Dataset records
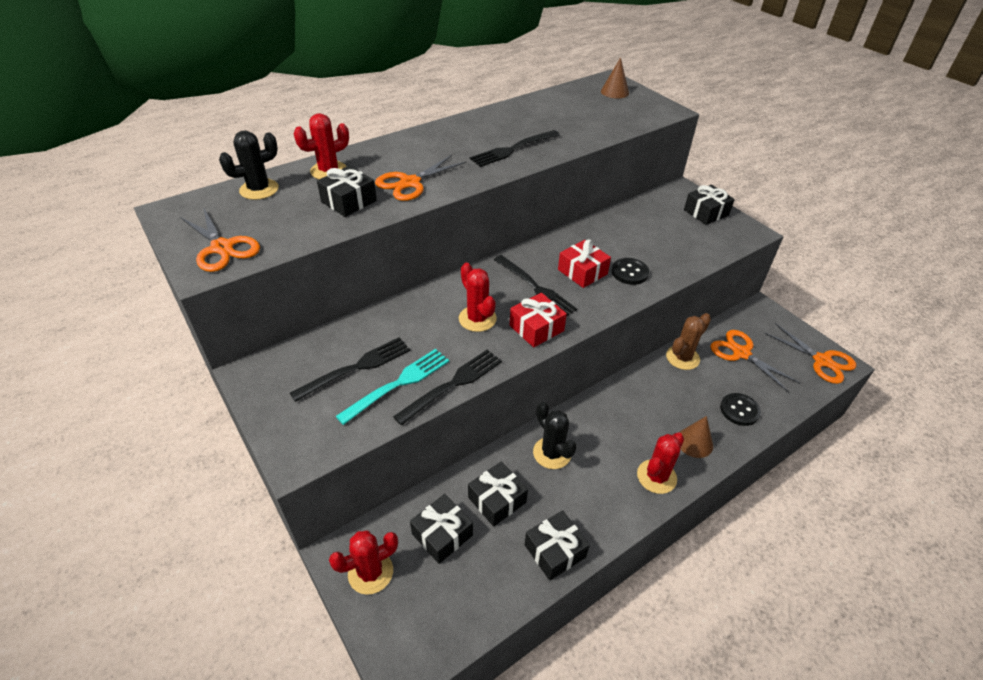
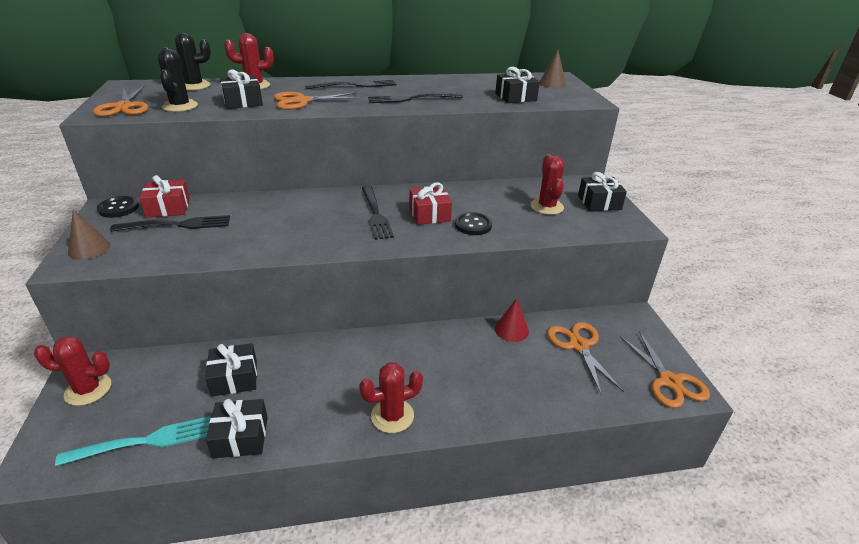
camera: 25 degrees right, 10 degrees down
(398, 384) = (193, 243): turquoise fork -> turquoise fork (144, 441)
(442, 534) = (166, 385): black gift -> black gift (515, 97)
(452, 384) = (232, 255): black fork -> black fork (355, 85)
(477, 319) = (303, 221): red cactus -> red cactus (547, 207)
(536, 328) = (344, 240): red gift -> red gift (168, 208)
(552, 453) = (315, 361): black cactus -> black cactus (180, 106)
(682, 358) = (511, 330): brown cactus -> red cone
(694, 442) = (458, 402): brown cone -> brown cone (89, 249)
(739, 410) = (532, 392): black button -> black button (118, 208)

* * *

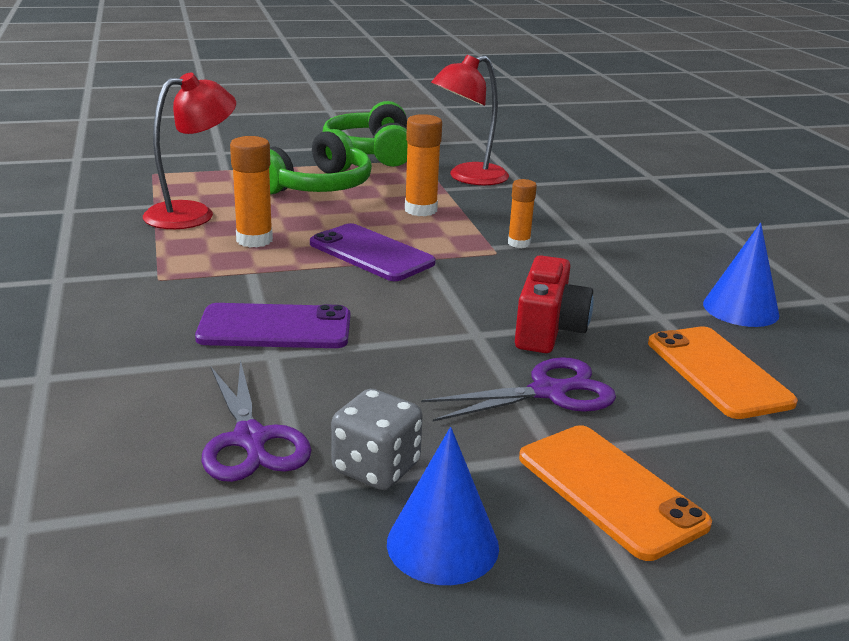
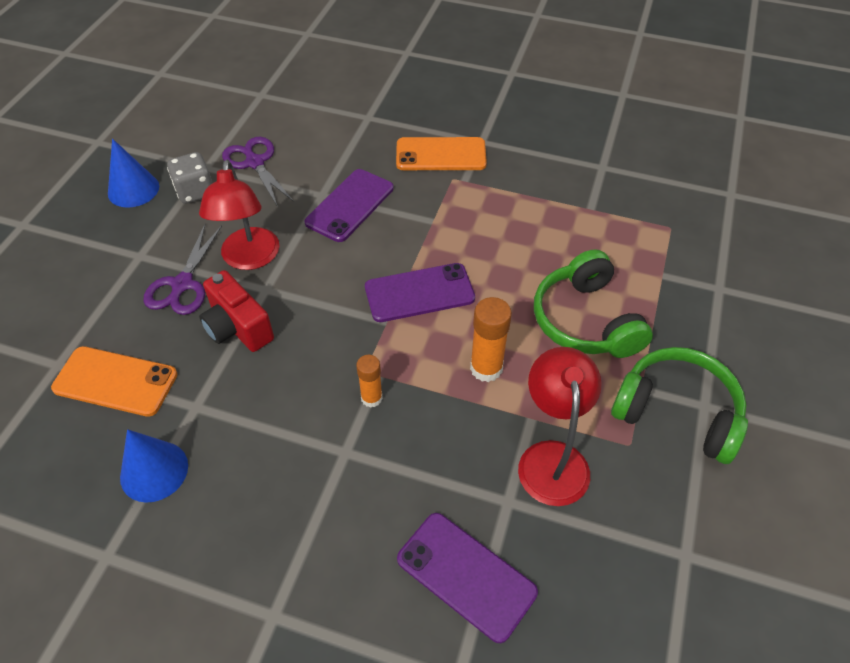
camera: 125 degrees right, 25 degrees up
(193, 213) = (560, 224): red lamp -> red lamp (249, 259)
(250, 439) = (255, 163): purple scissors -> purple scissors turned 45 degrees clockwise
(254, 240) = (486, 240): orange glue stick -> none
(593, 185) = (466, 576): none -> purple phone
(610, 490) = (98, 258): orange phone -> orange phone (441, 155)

-- EXERCISE DIRECTIONS --
Look through the entries above and report each line where the string "cactus" occurs.

-- RESPONSE --
(477, 319) = (303, 221): red cactus -> red cactus (547, 207)
(552, 453) = (315, 361): black cactus -> black cactus (180, 106)
(682, 358) = (511, 330): brown cactus -> red cone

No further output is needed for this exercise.